Data shown START

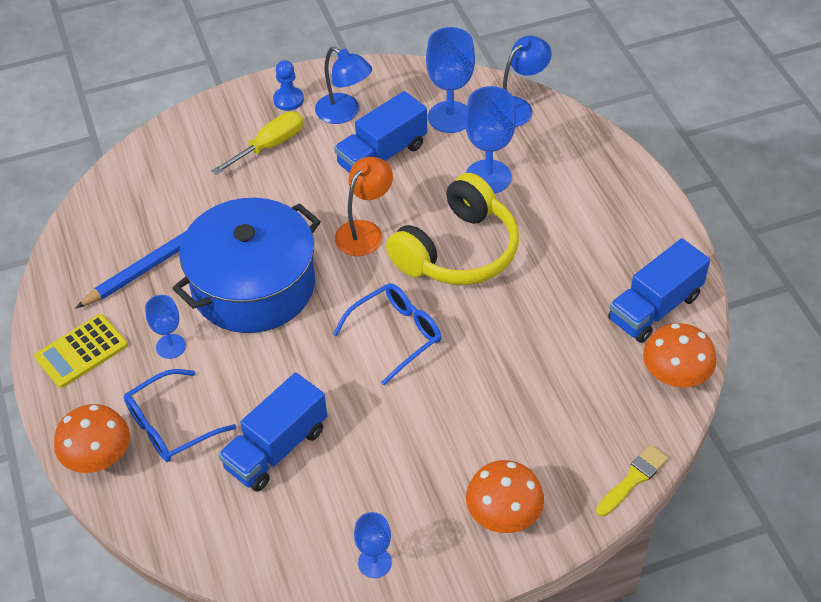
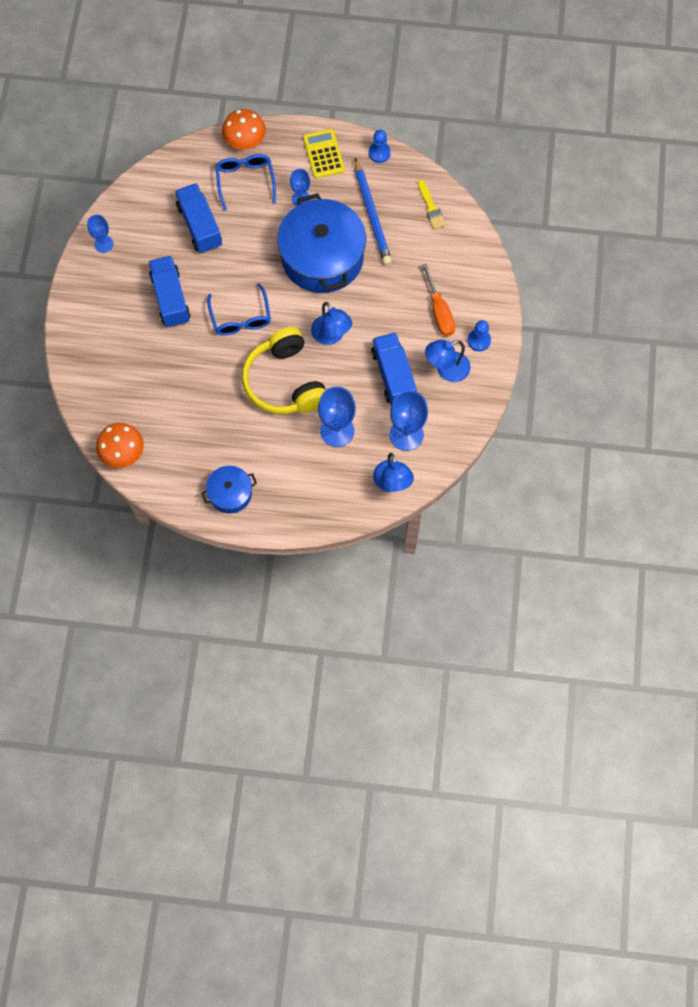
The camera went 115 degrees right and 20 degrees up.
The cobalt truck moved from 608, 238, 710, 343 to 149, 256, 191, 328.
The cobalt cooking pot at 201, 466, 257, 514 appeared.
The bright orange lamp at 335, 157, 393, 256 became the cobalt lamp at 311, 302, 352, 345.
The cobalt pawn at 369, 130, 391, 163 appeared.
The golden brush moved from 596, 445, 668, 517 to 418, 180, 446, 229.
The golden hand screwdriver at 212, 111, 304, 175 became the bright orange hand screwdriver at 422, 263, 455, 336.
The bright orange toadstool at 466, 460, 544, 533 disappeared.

Data shown END

- **What the task asks**:
All entries above must be duplicated exactly; please omit any picture they hold.

- **Expected output**:
The camera went 115 degrees right and 20 degrees up.
The cobalt truck moved from 608, 238, 710, 343 to 149, 256, 191, 328.
The cobalt cooking pot at 201, 466, 257, 514 appeared.
The bright orange lamp at 335, 157, 393, 256 became the cobalt lamp at 311, 302, 352, 345.
The cobalt pawn at 369, 130, 391, 163 appeared.
The golden brush moved from 596, 445, 668, 517 to 418, 180, 446, 229.
The golden hand screwdriver at 212, 111, 304, 175 became the bright orange hand screwdriver at 422, 263, 455, 336.
The bright orange toadstool at 466, 460, 544, 533 disappeared.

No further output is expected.